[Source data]
......

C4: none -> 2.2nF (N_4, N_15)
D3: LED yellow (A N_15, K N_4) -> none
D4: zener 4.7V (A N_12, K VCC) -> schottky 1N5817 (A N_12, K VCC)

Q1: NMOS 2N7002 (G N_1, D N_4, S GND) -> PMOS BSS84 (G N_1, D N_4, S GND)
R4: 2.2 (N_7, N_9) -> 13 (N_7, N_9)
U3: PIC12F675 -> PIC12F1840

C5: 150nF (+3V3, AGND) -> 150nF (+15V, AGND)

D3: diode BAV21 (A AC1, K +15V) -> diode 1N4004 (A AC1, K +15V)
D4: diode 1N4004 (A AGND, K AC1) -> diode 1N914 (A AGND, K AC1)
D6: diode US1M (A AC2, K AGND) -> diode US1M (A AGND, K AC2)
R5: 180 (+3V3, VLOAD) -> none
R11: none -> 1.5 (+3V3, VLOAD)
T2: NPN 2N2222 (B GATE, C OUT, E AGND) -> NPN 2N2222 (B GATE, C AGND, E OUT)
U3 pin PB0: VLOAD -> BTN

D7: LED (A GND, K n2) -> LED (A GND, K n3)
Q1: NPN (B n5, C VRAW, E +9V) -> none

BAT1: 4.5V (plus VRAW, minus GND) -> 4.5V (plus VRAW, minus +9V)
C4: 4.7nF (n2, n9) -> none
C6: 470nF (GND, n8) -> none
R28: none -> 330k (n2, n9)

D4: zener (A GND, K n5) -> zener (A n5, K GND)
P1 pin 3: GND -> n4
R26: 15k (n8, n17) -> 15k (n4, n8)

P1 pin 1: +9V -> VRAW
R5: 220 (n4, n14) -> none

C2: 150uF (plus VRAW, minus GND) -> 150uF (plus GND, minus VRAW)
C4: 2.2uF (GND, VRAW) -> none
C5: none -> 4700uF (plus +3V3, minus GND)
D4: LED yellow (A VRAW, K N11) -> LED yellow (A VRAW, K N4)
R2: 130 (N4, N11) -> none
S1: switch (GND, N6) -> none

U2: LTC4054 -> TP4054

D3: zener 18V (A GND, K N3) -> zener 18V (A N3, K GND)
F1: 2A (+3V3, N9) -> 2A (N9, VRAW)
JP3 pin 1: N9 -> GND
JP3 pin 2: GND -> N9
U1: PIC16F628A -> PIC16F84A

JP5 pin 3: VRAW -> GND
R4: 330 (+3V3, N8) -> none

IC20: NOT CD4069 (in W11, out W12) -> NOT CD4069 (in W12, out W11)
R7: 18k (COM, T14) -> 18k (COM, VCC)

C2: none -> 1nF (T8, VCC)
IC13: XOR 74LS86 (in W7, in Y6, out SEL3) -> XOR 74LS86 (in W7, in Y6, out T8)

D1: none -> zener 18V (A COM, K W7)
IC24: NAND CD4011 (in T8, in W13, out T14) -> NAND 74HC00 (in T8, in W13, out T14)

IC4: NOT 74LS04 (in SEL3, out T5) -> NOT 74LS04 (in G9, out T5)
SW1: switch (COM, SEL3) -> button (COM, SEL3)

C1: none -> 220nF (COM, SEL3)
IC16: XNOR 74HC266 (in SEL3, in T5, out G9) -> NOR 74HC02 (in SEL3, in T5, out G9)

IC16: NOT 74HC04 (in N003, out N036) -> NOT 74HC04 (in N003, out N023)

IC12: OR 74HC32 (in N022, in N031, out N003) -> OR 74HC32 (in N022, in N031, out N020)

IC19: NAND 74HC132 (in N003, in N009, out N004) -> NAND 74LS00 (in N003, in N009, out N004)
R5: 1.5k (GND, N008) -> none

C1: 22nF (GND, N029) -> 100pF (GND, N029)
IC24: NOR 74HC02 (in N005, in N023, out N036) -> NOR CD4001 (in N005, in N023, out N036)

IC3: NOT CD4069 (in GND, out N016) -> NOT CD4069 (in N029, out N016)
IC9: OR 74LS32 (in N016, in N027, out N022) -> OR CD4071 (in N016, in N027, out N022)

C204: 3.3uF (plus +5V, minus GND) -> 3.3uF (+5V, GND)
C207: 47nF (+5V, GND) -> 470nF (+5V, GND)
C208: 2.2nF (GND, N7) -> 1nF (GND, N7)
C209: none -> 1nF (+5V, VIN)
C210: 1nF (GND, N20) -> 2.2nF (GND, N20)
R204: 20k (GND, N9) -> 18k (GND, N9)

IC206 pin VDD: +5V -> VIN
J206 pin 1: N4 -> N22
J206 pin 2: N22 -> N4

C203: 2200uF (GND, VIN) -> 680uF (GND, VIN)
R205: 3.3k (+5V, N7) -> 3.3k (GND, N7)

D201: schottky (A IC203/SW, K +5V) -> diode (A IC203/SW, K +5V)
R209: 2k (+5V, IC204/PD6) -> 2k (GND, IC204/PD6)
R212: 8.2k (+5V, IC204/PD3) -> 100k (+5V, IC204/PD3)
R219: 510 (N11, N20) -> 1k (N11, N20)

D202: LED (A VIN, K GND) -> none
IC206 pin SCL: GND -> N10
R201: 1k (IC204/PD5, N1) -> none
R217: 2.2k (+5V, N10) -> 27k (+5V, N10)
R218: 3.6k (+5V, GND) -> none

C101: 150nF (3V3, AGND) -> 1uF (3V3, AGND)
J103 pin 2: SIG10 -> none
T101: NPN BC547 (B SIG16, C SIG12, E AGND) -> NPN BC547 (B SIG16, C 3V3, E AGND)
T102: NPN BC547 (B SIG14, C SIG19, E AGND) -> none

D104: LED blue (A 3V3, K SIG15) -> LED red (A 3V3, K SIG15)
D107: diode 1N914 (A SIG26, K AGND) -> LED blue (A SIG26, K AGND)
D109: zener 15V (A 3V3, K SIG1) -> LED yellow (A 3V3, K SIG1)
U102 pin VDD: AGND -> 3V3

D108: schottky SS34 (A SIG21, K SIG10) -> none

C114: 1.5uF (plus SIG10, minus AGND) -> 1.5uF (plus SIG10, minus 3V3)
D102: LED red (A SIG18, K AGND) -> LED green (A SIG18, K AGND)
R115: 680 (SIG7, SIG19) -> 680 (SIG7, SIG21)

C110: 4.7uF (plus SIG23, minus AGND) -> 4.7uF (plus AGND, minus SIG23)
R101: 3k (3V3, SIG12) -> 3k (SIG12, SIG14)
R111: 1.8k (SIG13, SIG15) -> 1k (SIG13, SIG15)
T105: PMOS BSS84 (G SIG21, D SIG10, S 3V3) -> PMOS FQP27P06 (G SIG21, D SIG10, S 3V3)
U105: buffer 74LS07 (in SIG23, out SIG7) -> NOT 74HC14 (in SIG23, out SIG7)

......

§ Exercise
Once you reach the line with "C5: 150nF (+3V3, AGND) -> 150nF (+15V, AGND)" in the data above, copy it and every line after it exactly, up to and including the line with "R11: none -> 1.5 (+3V3, VLOAD)".

§ Answer section
C5: 150nF (+3V3, AGND) -> 150nF (+15V, AGND)

D3: diode BAV21 (A AC1, K +15V) -> diode 1N4004 (A AC1, K +15V)
D4: diode 1N4004 (A AGND, K AC1) -> diode 1N914 (A AGND, K AC1)
D6: diode US1M (A AC2, K AGND) -> diode US1M (A AGND, K AC2)
R5: 180 (+3V3, VLOAD) -> none
R11: none -> 1.5 (+3V3, VLOAD)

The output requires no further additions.